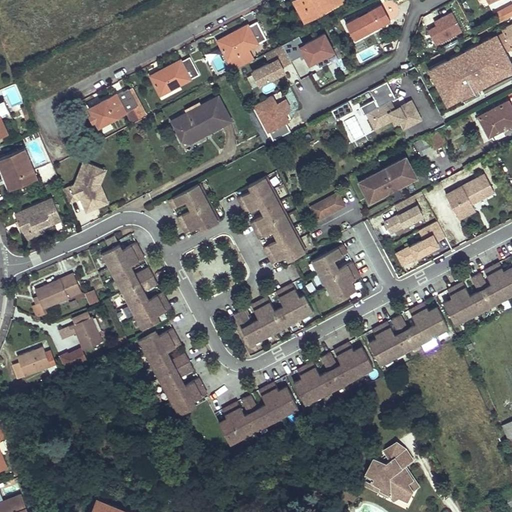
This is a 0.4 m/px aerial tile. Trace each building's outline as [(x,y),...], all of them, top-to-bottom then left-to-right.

--

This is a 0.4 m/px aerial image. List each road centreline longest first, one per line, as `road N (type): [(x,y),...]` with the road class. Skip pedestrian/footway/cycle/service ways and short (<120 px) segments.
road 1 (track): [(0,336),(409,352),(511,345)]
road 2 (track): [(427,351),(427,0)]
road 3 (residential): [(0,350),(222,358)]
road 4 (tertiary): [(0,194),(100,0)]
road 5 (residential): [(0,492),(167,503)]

* * *

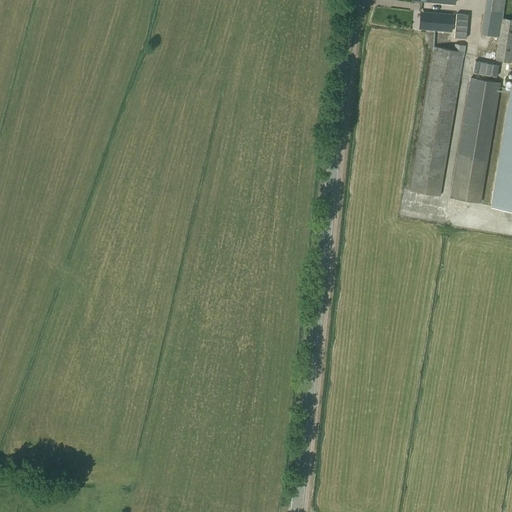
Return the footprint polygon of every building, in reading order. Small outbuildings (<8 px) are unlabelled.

• Exercise requirements: Give everything from the line containing "This is a 0.4 m/px aerial image." down to the line containing "road 5 (residential): [(0,492),(167,503)]" as a two-column CSV with the header instruction,response and one row per item. Quote each field and turn line breaks into spaces.

• Completed task:
instruction,response
"This is a 0.4 m/px aerial image. List each road centreline longest first, one per line, as `road N (type): [(x,y),...]` with the road class. Skip pedestrian/footway/cycle/service ways and short (<120 px) segments.","road 1 (track): [(0,336),(409,352),(511,345)] road 2 (track): [(427,351),(427,0)] road 3 (residential): [(0,350),(222,358)] road 4 (tertiary): [(0,194),(100,0)] road 5 (residential): [(0,492),(167,503)]"